• Assignment:
Would you please set down the entries below exactly as shown?

(Object tracking records)
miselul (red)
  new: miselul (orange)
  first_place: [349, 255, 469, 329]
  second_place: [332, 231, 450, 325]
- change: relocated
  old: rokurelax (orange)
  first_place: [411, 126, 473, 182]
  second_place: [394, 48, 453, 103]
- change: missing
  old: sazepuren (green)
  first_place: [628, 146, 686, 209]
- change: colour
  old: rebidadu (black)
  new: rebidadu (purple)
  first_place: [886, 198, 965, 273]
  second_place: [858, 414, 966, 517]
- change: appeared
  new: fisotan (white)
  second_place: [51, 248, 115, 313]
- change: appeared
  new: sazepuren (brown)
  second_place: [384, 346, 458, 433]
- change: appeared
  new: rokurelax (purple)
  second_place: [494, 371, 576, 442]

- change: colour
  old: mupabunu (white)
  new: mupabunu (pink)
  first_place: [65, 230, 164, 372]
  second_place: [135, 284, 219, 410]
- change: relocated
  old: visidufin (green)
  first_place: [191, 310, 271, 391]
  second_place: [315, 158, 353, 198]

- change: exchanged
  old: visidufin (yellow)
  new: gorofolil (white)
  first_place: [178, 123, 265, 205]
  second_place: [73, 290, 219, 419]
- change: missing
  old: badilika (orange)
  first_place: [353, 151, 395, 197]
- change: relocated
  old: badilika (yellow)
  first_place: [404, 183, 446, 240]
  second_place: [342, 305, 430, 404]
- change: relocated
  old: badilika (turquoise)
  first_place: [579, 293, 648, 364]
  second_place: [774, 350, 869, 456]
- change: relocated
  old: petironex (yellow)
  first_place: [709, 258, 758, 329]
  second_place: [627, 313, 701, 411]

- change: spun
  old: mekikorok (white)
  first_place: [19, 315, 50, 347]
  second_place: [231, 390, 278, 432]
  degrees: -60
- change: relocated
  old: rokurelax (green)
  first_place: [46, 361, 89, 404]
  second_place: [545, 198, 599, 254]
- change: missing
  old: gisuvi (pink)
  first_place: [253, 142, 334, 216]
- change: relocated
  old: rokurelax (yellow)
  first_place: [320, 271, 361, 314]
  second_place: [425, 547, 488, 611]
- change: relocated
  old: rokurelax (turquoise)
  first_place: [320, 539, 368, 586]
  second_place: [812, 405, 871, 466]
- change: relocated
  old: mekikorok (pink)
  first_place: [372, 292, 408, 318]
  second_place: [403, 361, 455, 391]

• Response:
miselul (red)
  new: miselul (orange)
  first_place: [349, 255, 469, 329]
  second_place: [332, 231, 450, 325]
- change: relocated
  old: rokurelax (orange)
  first_place: [411, 126, 473, 182]
  second_place: [394, 48, 453, 103]
- change: missing
  old: sazepuren (green)
  first_place: [628, 146, 686, 209]
- change: colour
  old: rebidadu (black)
  new: rebidadu (purple)
  first_place: [886, 198, 965, 273]
  second_place: [858, 414, 966, 517]
- change: appeared
  new: fisotan (white)
  second_place: [51, 248, 115, 313]
- change: appeared
  new: sazepuren (brown)
  second_place: [384, 346, 458, 433]
- change: appeared
  new: rokurelax (purple)
  second_place: [494, 371, 576, 442]

- change: colour
  old: mupabunu (white)
  new: mupabunu (pink)
  first_place: [65, 230, 164, 372]
  second_place: [135, 284, 219, 410]
- change: relocated
  old: visidufin (green)
  first_place: [191, 310, 271, 391]
  second_place: [315, 158, 353, 198]

- change: exchanged
  old: visidufin (yellow)
  new: gorofolil (white)
  first_place: [178, 123, 265, 205]
  second_place: [73, 290, 219, 419]
- change: missing
  old: badilika (orange)
  first_place: [353, 151, 395, 197]
- change: relocated
  old: badilika (yellow)
  first_place: [404, 183, 446, 240]
  second_place: [342, 305, 430, 404]
- change: relocated
  old: badilika (turquoise)
  first_place: [579, 293, 648, 364]
  second_place: [774, 350, 869, 456]
- change: relocated
  old: petironex (yellow)
  first_place: [709, 258, 758, 329]
  second_place: [627, 313, 701, 411]

- change: spun
  old: mekikorok (white)
  first_place: [19, 315, 50, 347]
  second_place: [231, 390, 278, 432]
  degrees: -60
- change: relocated
  old: rokurelax (green)
  first_place: [46, 361, 89, 404]
  second_place: [545, 198, 599, 254]
- change: missing
  old: gisuvi (pink)
  first_place: [253, 142, 334, 216]
- change: relocated
  old: rokurelax (yellow)
  first_place: [320, 271, 361, 314]
  second_place: [425, 547, 488, 611]
- change: relocated
  old: rokurelax (turquoise)
  first_place: [320, 539, 368, 586]
  second_place: [812, 405, 871, 466]
- change: relocated
  old: mekikorok (pink)
  first_place: [372, 292, 408, 318]
  second_place: [403, 361, 455, 391]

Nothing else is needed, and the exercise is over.